## Exercise brief
Pick out every line in the entries below that contains the string "particular", and copy each of those lines in full. Matching is case-sensitive.

=== The input ===

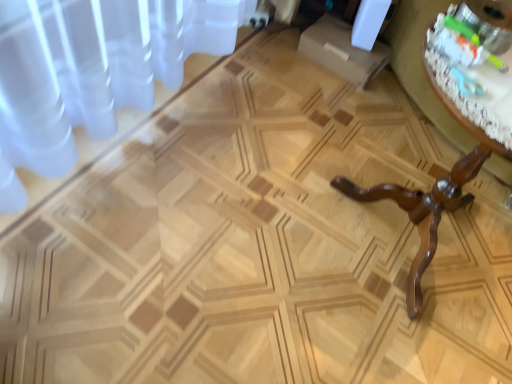
Question: Would you say translucent glass bowl at upper right is inside or outside wooden table at right?

Choices:
 (A) outside
 (B) inside

Answer: (B)

Question: Considering their positions, is translucent glass bowl at upper right located in front of or behind wooden table at right?

Choices:
 (A) behind
 (B) front

Answer: (A)

Question: From a real-world perspective, is translucent glass bowl at upper right positioned above or below wooden table at right?

Choices:
 (A) below
 (B) above

Answer: (B)

Question: Relative to translucent glass bowl at upper right, is wooden table at right in front or behind?

Choices:
 (A) behind
 (B) front

Answer: (B)

Question: Based on their positions, is wooden table at right located to the left or right of translucent glass bowl at upper right?

Choices:
 (A) left
 (B) right

Answer: (B)

Question: Is wooden table at right bigger or smaller than translucent glass bowl at upper right?

Choices:
 (A) small
 (B) big

Answer: (B)

Question: From a real-world perspective, relative to translucent glass bowl at upper right, is wooden table at right vertically above or below?

Choices:
 (A) above
 (B) below

Answer: (B)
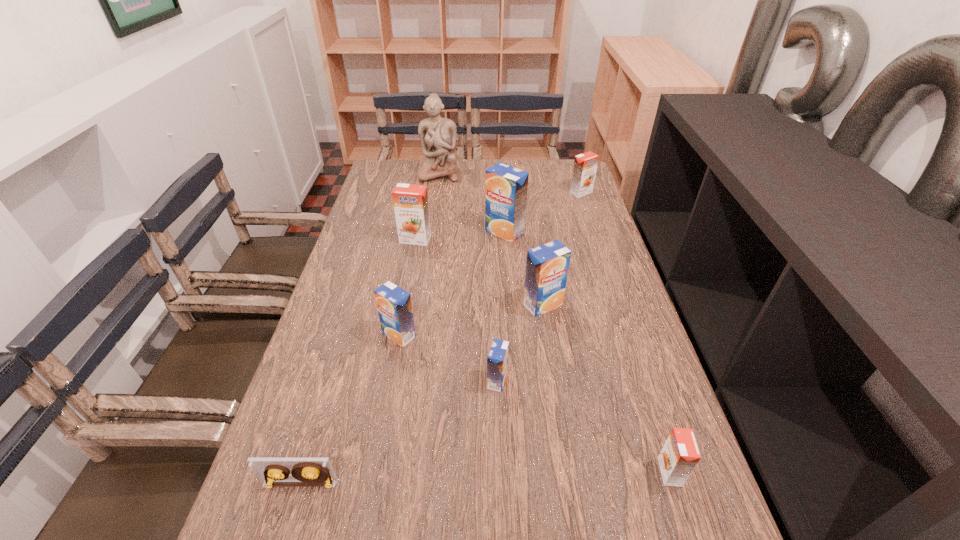
Where is `the farthest object`? The image size is (960, 540). the farthest object is located at coordinates (437, 135).

Image resolution: width=960 pixels, height=540 pixels. Find the location of `white figurine`. white figurine is located at coordinates (437, 135).

Image resolution: width=960 pixels, height=540 pixels. Find the location of `the biggest blue orange_juice`. the biggest blue orange_juice is located at coordinates (506, 186).

You are a GUI agent. You are given a task and a screenshot of the screen. Output one action in this format:
    pyautogui.click(x=<x>, y=<y>)
    Task: Click on the farthest blue orange_juice
    This screenshot has height=540, width=960.
    Given the screenshot: What is the action you would take?
    pyautogui.click(x=506, y=186)

At what (x,y) coordinates should I click in order to perform the action: click on the second biggest blue orange_juice. Please return your answer as a coordinate pair (x, y). The image size is (960, 540). Looking at the image, I should click on tap(547, 265).

Image resolution: width=960 pixels, height=540 pixels. I want to click on the fifth nearest object, so (x=547, y=265).

Find the location of a particular element. the biggest orange orange juice is located at coordinates (410, 201).

Find the location of a particular element. the leftmost orange orange juice is located at coordinates (410, 201).

The image size is (960, 540). Identify the location of the second farthest object. (585, 165).

Find the location of a particular element. The height and width of the screenshot is (540, 960). the farthest orange orange juice is located at coordinates (585, 165).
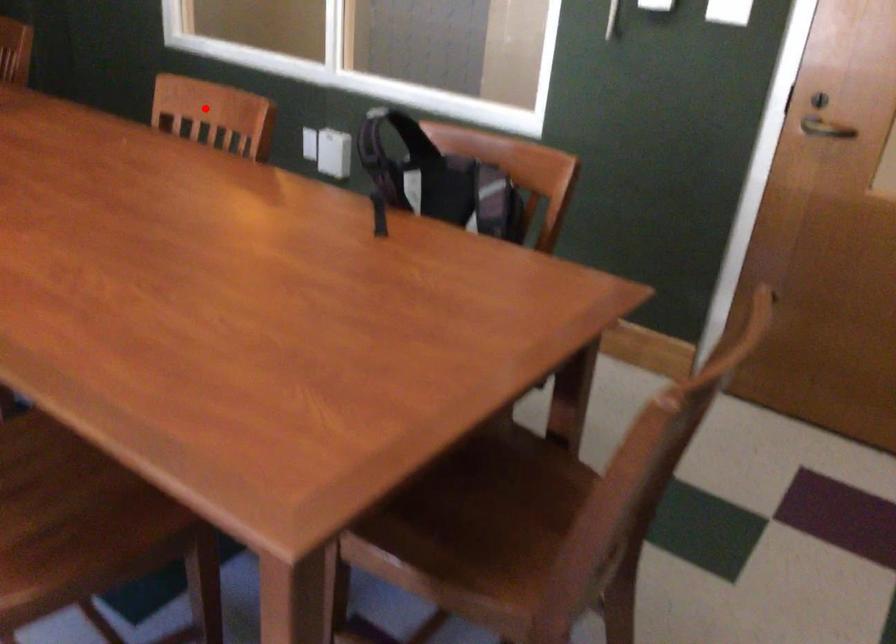
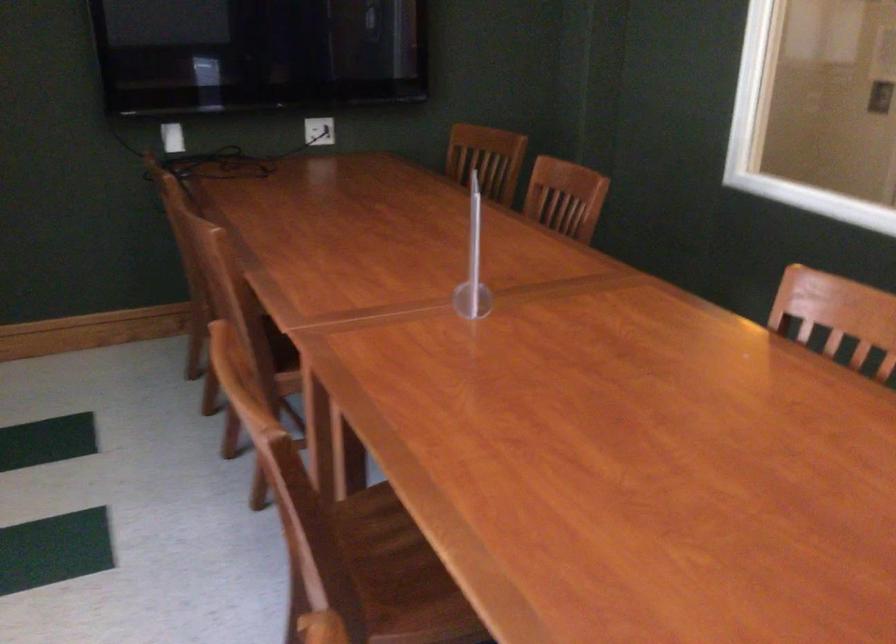
Question: I am providing you with two images of the same scene from different viewpoints. Image1 has a red point marked. In image2, the corresponding 3D location appears at what relative position? Reply with the corresponding letter.

Choices:
 (A) Closer
 (B) Farther

Answer: (A)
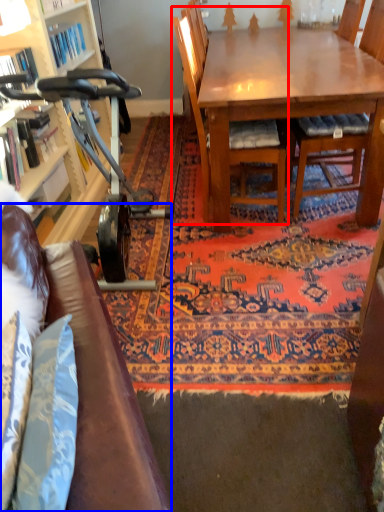
Question: Which point is further to the camera, chair (highlighted by a red box) or studio couch (highlighted by a blue box)?

Choices:
 (A) chair
 (B) studio couch

Answer: (A)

===

## Task output
Find the location of a particular element. the biggest orange orange juice is located at coordinates (410, 201).
Find the location of a particular element. the leftmost orange orange juice is located at coordinates (410, 201).
Find the location of a particular element. The height and width of the screenshot is (540, 960). the farthest orange orange juice is located at coordinates (585, 165).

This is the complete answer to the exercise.